= Problem description =
Your copy of the lines below must match them exactly and contain no images.

= Source data =

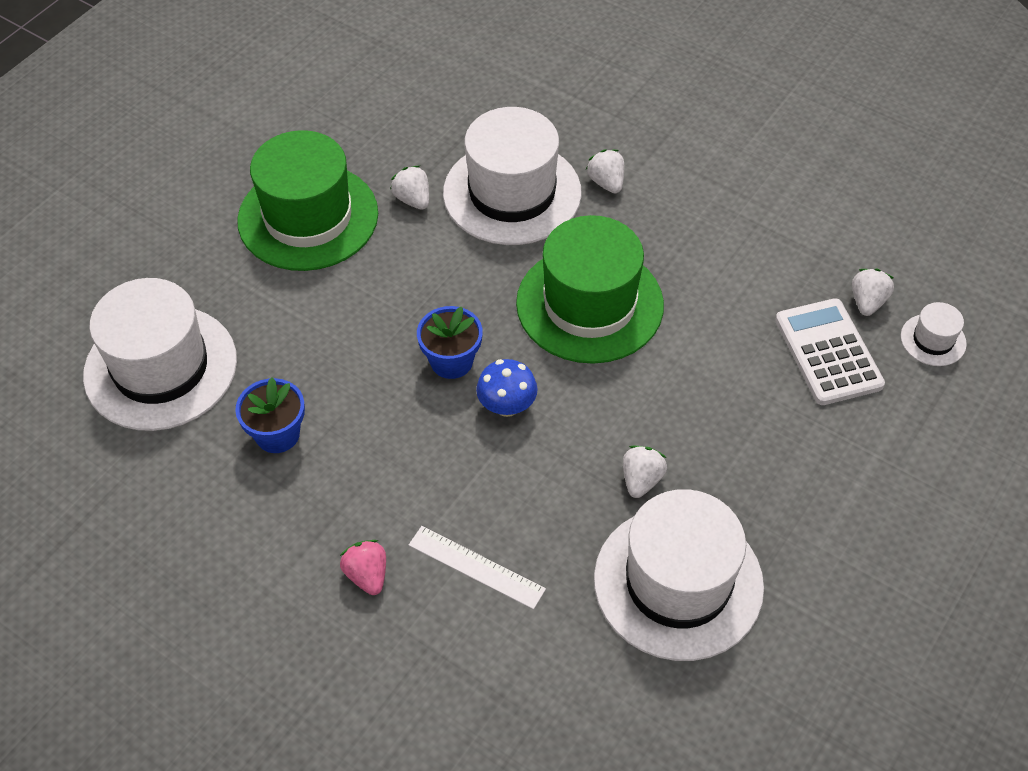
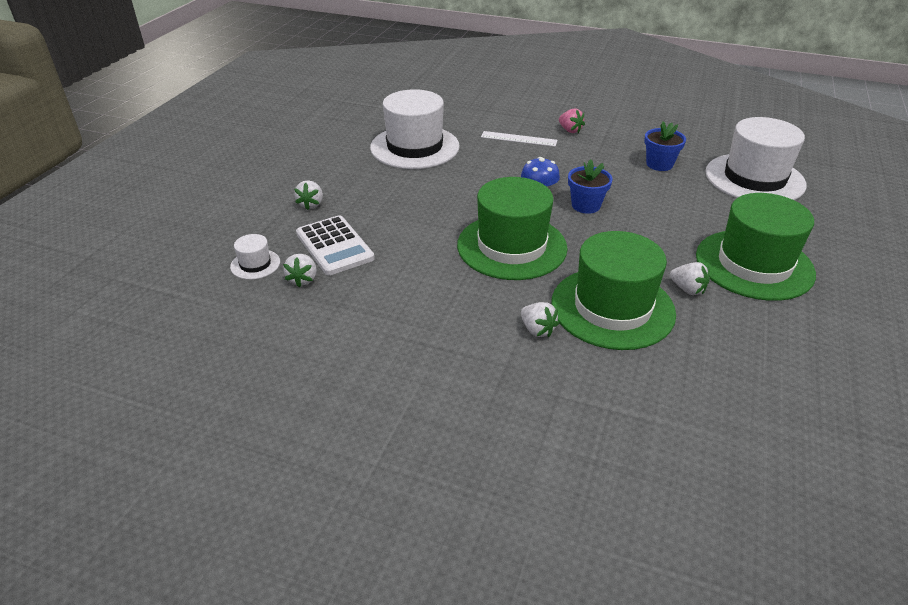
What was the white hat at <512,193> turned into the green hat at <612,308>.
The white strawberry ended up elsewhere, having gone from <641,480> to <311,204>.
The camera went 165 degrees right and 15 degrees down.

= Response to the exercise =
What was the white hat at <512,193> turned into the green hat at <612,308>.
The white strawberry ended up elsewhere, having gone from <641,480> to <311,204>.
The camera went 165 degrees right and 15 degrees down.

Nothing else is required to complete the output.